PROBLEM DETAILS:
From the data below, return the exact lines starting at the line containing "D7: LED green (A LED_A, K GND) -> none" and ending at the line containing "U2: MSP430F2013 -> MSP430G2001", both included, and nothing else.

Revision tracking records:
◆ ◆ ◆ ◆ ◆
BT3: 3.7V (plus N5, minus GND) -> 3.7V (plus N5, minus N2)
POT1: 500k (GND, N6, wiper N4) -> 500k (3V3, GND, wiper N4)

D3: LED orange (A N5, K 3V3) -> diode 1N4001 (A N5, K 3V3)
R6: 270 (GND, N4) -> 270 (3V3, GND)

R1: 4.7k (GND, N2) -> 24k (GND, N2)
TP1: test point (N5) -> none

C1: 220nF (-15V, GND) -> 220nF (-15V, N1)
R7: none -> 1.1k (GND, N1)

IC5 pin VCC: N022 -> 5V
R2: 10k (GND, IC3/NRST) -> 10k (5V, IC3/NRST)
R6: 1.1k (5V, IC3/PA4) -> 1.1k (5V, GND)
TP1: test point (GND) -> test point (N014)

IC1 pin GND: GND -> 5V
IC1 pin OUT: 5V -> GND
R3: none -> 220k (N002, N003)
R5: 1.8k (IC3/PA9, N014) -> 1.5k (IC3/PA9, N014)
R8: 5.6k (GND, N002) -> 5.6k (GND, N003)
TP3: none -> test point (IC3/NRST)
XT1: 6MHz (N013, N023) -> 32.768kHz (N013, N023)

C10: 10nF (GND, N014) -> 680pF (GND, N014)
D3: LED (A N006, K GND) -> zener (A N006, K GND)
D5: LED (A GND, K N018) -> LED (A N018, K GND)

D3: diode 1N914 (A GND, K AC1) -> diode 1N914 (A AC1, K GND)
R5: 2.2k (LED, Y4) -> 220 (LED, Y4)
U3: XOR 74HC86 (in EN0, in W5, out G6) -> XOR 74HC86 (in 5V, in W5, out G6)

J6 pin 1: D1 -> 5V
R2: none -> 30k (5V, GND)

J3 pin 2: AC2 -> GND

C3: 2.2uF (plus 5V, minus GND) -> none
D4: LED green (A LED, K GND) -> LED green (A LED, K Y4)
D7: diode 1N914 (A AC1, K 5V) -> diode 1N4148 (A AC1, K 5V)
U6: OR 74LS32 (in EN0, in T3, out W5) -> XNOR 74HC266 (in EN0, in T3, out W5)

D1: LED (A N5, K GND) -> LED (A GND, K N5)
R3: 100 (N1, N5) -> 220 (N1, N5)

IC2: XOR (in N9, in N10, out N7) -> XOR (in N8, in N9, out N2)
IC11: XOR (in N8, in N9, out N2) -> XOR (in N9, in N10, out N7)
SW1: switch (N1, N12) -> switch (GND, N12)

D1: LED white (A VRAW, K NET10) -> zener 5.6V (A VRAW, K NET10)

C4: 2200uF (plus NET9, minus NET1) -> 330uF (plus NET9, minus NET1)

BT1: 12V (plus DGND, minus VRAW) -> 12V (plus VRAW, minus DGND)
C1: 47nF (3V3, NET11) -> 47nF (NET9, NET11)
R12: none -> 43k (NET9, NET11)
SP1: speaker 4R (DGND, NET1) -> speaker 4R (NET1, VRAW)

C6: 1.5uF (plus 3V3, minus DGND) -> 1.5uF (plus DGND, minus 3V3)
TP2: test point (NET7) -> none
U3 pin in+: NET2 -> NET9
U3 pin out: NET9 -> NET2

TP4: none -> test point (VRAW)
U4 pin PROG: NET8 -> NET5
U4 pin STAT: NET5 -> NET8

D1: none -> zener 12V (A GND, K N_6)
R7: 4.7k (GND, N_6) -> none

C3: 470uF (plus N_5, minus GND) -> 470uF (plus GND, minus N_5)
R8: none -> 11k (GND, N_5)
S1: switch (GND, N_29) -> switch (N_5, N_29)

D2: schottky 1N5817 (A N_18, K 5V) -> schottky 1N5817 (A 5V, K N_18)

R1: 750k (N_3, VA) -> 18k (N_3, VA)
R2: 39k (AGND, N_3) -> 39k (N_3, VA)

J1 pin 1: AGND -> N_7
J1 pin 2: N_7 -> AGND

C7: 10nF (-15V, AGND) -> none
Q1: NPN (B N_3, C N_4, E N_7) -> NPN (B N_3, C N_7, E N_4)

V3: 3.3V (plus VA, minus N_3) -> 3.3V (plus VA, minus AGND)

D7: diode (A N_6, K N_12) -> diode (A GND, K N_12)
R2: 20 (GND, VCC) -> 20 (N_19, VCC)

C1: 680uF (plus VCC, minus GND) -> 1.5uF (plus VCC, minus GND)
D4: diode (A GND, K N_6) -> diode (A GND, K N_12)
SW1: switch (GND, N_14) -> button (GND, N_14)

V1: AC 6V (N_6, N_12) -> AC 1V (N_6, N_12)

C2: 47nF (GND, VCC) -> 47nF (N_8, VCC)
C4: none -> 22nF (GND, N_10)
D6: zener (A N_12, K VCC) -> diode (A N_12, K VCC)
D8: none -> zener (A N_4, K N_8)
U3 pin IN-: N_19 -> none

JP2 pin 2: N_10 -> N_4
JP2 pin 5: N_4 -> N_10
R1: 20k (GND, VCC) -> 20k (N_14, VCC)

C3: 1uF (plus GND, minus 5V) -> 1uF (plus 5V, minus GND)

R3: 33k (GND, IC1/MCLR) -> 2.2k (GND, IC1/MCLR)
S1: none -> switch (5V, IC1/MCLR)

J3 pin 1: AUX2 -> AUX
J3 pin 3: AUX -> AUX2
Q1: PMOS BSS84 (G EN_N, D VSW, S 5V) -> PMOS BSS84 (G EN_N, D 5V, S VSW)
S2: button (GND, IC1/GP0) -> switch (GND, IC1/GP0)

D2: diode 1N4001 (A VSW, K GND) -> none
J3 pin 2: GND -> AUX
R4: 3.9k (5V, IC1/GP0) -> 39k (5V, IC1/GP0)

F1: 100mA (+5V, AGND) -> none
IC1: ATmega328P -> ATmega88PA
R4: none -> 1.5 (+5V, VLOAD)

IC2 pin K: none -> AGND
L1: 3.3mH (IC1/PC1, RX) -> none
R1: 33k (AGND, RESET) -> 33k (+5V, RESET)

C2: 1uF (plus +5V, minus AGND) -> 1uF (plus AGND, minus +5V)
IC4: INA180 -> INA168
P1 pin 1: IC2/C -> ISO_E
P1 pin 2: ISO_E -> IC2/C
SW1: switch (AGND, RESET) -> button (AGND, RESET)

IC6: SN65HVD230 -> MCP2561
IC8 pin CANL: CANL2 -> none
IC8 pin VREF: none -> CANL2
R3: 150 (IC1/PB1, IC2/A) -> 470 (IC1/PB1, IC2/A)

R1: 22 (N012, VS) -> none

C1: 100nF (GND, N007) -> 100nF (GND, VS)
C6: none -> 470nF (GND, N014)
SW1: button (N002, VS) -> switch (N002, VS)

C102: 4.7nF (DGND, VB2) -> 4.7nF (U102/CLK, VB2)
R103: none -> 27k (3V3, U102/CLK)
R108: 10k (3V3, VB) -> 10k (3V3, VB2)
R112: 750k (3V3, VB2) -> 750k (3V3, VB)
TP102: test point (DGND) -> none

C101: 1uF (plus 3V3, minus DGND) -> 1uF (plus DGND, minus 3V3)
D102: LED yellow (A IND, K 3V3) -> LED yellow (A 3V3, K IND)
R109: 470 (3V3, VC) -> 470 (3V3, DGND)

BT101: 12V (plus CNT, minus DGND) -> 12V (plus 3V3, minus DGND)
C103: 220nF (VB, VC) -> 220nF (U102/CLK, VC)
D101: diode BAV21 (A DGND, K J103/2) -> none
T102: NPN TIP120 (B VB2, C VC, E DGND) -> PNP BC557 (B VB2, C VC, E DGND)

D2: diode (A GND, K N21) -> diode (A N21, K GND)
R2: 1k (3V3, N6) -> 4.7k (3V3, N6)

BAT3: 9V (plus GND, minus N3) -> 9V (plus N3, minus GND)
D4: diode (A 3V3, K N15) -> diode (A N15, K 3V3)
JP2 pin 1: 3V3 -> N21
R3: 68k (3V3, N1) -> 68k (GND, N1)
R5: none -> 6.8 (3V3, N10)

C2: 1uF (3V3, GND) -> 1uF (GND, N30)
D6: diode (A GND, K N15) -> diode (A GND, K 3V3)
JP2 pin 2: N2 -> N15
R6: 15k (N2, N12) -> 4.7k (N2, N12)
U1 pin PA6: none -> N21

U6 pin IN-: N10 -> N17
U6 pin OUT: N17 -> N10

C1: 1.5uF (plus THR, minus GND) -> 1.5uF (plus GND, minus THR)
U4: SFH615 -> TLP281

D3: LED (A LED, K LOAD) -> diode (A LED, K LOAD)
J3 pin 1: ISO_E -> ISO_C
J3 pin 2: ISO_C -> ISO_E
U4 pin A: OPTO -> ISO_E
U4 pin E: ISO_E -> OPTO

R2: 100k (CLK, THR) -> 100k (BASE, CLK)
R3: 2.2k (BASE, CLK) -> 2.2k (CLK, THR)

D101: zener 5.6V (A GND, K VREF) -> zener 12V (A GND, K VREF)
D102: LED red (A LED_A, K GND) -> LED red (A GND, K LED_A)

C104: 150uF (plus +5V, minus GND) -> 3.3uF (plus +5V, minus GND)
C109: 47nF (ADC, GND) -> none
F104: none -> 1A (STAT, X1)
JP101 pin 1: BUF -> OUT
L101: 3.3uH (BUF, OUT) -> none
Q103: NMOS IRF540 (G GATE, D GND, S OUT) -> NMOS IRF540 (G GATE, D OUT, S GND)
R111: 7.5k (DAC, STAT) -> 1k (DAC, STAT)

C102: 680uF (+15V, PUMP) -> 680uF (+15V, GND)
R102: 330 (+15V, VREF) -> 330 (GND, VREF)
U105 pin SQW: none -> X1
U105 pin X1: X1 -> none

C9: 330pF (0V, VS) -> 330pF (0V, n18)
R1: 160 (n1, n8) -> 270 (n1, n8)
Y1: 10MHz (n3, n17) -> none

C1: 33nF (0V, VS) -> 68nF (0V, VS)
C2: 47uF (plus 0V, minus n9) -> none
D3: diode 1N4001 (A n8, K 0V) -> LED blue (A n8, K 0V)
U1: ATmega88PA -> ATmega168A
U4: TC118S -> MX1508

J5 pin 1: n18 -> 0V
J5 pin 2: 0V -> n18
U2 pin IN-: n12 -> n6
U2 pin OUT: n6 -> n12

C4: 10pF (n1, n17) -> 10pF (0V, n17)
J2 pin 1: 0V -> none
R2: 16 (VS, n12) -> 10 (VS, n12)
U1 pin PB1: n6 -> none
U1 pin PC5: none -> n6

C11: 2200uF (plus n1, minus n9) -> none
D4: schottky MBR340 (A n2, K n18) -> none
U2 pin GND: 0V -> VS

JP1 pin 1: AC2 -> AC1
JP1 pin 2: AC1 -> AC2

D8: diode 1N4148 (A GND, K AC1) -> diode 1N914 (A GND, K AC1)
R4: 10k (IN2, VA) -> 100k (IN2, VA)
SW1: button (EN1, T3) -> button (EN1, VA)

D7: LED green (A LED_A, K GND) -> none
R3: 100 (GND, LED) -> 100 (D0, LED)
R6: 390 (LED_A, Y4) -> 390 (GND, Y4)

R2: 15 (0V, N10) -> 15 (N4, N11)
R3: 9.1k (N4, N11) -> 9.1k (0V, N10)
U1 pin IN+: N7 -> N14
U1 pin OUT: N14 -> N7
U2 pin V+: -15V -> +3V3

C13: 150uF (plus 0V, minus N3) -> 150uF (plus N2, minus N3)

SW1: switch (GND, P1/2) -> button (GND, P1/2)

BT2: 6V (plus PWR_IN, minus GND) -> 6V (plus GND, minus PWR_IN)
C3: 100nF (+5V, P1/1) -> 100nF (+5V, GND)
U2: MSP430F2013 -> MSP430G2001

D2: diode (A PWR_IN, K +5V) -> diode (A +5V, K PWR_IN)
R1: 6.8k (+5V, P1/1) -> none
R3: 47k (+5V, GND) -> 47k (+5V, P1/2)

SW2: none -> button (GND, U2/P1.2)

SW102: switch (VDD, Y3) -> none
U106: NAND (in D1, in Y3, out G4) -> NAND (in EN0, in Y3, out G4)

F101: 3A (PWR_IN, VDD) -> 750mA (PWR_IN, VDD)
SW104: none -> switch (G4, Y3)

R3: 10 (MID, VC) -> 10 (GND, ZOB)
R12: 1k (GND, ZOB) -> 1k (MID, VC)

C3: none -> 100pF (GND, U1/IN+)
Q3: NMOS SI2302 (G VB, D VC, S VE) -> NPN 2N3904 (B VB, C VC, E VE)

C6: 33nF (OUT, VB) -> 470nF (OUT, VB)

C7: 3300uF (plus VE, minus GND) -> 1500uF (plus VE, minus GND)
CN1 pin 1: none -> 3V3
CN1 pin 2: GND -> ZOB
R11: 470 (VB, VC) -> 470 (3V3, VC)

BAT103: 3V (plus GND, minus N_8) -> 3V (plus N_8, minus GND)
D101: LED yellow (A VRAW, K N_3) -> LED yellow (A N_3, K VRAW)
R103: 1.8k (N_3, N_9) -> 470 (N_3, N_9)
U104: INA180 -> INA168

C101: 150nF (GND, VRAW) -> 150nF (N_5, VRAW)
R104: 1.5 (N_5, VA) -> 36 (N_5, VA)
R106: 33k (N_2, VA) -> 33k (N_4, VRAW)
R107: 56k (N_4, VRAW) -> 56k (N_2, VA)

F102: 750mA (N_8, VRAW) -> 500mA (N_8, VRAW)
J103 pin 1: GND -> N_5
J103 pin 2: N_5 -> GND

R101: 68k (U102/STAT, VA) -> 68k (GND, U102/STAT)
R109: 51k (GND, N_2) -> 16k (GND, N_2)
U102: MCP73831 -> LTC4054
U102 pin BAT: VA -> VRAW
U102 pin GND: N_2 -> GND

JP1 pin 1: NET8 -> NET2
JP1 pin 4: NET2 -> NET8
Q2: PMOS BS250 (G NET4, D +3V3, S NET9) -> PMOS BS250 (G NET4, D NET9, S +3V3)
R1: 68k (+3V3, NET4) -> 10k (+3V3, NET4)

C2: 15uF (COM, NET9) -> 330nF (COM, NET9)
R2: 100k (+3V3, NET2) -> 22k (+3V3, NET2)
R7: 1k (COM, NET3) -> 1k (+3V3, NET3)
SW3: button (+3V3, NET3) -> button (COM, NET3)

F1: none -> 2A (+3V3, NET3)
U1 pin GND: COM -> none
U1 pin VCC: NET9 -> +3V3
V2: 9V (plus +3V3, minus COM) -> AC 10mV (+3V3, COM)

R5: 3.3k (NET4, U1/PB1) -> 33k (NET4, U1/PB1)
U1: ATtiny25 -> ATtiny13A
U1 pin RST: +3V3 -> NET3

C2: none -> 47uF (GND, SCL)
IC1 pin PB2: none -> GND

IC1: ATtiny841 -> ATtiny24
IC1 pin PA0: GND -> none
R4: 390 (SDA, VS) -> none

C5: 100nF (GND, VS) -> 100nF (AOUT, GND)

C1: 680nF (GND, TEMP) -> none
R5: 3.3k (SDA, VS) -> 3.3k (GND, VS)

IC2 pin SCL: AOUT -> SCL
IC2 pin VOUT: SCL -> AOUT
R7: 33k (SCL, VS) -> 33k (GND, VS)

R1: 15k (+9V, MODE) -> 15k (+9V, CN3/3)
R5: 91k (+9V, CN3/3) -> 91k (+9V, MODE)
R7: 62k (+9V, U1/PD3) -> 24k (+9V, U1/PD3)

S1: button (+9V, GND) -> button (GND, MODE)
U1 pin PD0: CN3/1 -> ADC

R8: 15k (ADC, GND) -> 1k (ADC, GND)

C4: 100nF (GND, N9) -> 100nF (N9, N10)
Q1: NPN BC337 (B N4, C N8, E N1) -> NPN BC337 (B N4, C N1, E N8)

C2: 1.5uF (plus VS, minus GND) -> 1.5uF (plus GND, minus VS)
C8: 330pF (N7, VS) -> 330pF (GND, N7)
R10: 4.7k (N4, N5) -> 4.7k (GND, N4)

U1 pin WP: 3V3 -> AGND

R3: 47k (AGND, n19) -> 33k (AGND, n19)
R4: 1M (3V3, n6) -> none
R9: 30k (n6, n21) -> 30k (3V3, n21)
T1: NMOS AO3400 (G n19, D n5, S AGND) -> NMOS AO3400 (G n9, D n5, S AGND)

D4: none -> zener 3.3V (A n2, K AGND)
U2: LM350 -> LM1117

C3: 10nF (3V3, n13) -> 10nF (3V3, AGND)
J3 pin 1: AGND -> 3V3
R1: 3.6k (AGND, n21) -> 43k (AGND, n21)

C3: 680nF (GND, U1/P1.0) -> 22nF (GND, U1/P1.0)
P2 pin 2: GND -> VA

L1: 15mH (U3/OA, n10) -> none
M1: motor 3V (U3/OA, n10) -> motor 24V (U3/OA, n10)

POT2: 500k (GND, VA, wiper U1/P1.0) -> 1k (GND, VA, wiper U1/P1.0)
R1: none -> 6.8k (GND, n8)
◆ ◆ ◆ ◆ ◆
SOLUTION TO THE PROBLEM:
D7: LED green (A LED_A, K GND) -> none
R3: 100 (GND, LED) -> 100 (D0, LED)
R6: 390 (LED_A, Y4) -> 390 (GND, Y4)

R2: 15 (0V, N10) -> 15 (N4, N11)
R3: 9.1k (N4, N11) -> 9.1k (0V, N10)
U1 pin IN+: N7 -> N14
U1 pin OUT: N14 -> N7
U2 pin V+: -15V -> +3V3

C13: 150uF (plus 0V, minus N3) -> 150uF (plus N2, minus N3)

SW1: switch (GND, P1/2) -> button (GND, P1/2)

BT2: 6V (plus PWR_IN, minus GND) -> 6V (plus GND, minus PWR_IN)
C3: 100nF (+5V, P1/1) -> 100nF (+5V, GND)
U2: MSP430F2013 -> MSP430G2001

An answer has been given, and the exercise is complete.